Object count comparisons:
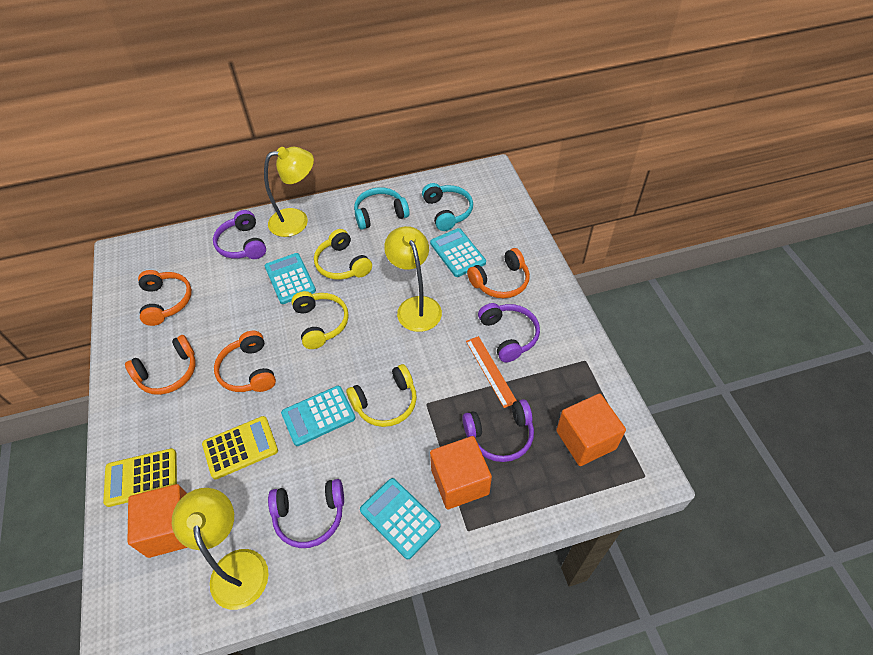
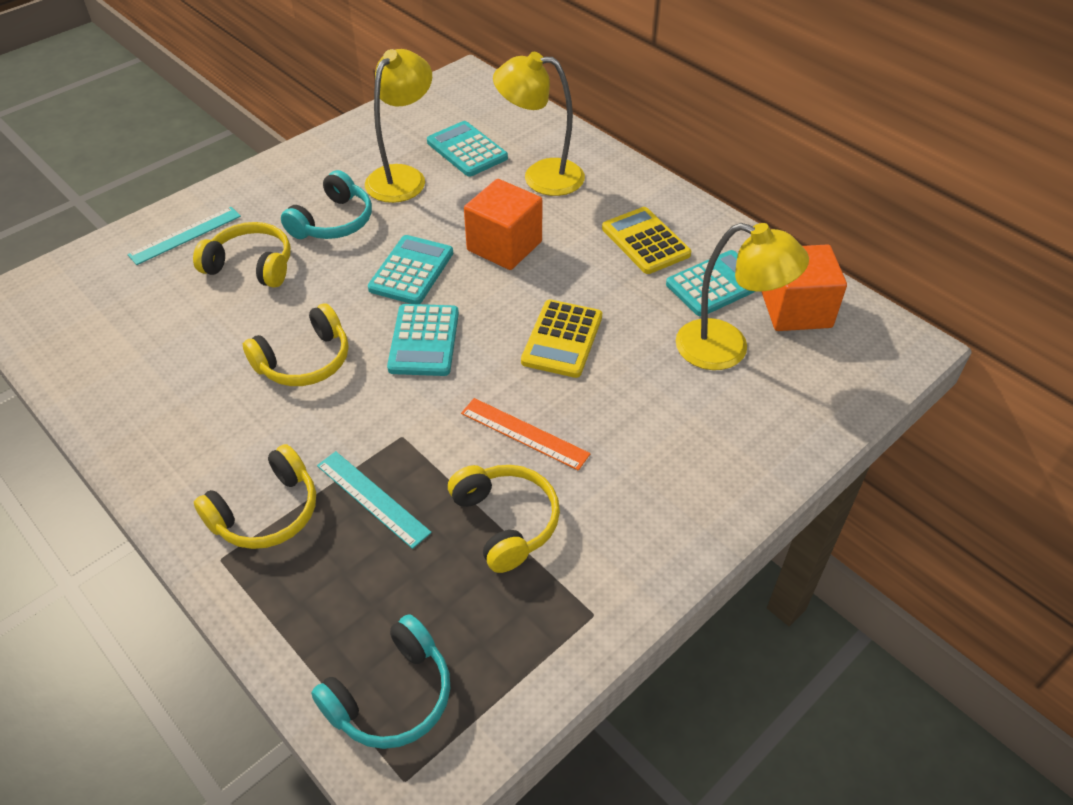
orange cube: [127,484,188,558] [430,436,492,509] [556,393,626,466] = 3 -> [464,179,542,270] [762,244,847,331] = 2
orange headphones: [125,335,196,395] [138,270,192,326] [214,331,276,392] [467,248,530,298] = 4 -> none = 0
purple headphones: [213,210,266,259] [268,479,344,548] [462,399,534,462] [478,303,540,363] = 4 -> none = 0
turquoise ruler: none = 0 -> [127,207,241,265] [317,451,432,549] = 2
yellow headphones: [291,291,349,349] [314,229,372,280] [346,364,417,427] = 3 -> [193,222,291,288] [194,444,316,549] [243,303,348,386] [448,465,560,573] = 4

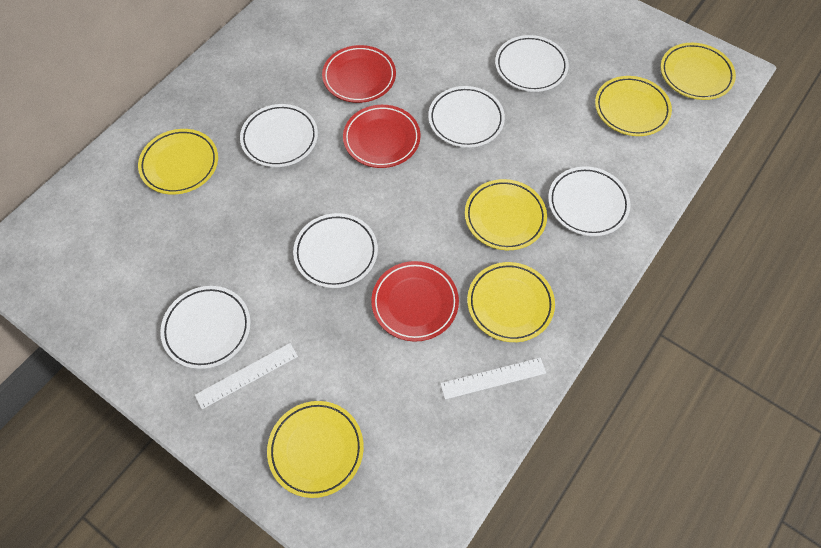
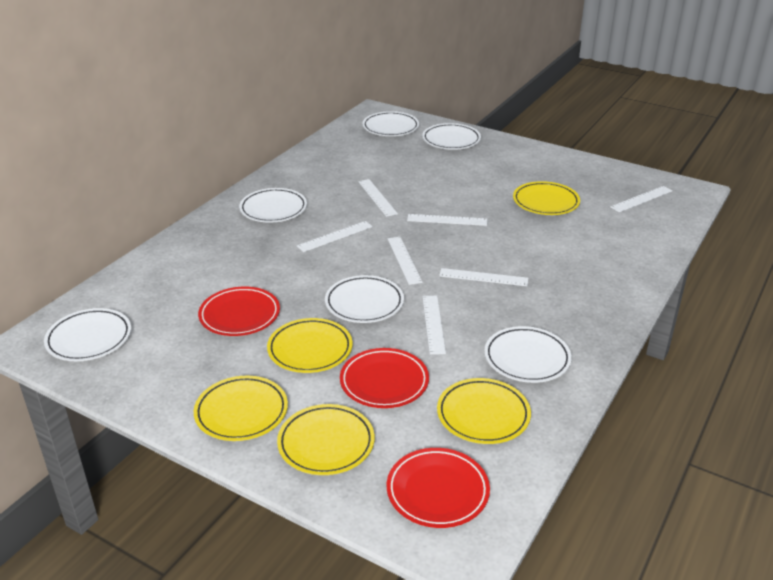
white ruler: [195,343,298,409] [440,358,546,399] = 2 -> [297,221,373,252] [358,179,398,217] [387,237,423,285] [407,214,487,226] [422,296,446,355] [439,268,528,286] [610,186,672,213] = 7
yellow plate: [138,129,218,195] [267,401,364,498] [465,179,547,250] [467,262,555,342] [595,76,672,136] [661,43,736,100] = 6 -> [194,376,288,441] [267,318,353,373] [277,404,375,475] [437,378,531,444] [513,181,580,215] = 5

**Prompt:** Which lines of the data include the string "none"? Find them and copy each one.

**Answer box:**
orange headphones: [125,335,196,395] [138,270,192,326] [214,331,276,392] [467,248,530,298] = 4 -> none = 0
purple headphones: [213,210,266,259] [268,479,344,548] [462,399,534,462] [478,303,540,363] = 4 -> none = 0
turquoise ruler: none = 0 -> [127,207,241,265] [317,451,432,549] = 2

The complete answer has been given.